■ Work to complete
Copy every record word for word.

*** Opening Supplied material ***

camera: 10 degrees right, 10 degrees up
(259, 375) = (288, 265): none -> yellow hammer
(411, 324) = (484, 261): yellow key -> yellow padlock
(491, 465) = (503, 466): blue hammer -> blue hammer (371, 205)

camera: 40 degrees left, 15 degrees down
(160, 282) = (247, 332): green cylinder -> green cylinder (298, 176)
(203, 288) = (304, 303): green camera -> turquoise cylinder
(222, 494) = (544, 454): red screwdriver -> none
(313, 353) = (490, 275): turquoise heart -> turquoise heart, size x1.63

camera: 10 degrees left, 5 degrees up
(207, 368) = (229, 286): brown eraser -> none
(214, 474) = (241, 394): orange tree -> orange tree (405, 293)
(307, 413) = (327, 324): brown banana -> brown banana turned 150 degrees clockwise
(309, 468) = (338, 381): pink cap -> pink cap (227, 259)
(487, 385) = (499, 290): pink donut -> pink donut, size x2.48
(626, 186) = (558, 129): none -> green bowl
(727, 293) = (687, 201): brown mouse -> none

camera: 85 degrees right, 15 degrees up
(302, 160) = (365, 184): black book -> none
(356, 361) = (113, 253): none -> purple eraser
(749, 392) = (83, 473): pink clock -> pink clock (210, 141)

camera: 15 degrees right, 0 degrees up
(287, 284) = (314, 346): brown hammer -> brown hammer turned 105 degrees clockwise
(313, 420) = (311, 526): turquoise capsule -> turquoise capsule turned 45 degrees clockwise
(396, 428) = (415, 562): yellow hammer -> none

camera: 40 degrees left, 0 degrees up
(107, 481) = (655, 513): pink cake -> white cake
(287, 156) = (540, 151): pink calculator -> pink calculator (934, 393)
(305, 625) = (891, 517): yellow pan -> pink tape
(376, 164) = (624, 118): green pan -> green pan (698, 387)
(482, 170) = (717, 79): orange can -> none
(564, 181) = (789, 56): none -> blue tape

*** Closing Supplied material ***

■ Task result
camera: 10 degrees right, 10 degrees up
(259, 375) = (288, 265): none -> yellow hammer
(411, 324) = (484, 261): yellow key -> yellow padlock
(491, 465) = (503, 466): blue hammer -> blue hammer (371, 205)

camera: 40 degrees left, 15 degrees down
(160, 282) = (247, 332): green cylinder -> green cylinder (298, 176)
(203, 288) = (304, 303): green camera -> turquoise cylinder
(222, 494) = (544, 454): red screwdriver -> none
(313, 353) = (490, 275): turquoise heart -> turquoise heart, size x1.63

camera: 10 degrees left, 5 degrees up
(207, 368) = (229, 286): brown eraser -> none
(214, 474) = (241, 394): orange tree -> orange tree (405, 293)
(307, 413) = (327, 324): brown banana -> brown banana turned 150 degrees clockwise
(309, 468) = (338, 381): pink cap -> pink cap (227, 259)
(487, 385) = (499, 290): pink donut -> pink donut, size x2.48
(626, 186) = (558, 129): none -> green bowl
(727, 293) = (687, 201): brown mouse -> none

camera: 85 degrees right, 15 degrees up
(302, 160) = (365, 184): black book -> none
(356, 361) = (113, 253): none -> purple eraser
(749, 392) = (83, 473): pink clock -> pink clock (210, 141)

camera: 15 degrees right, 0 degrees up
(287, 284) = (314, 346): brown hammer -> brown hammer turned 105 degrees clockwise
(313, 420) = (311, 526): turquoise capsule -> turquoise capsule turned 45 degrees clockwise
(396, 428) = (415, 562): yellow hammer -> none

camera: 40 degrees left, 0 degrees up
(107, 481) = (655, 513): pink cake -> white cake
(287, 156) = (540, 151): pink calculator -> pink calculator (934, 393)
(305, 625) = (891, 517): yellow pan -> pink tape
(376, 164) = (624, 118): green pan -> green pan (698, 387)
(482, 170) = (717, 79): orange can -> none
(564, 181) = (789, 56): none -> blue tape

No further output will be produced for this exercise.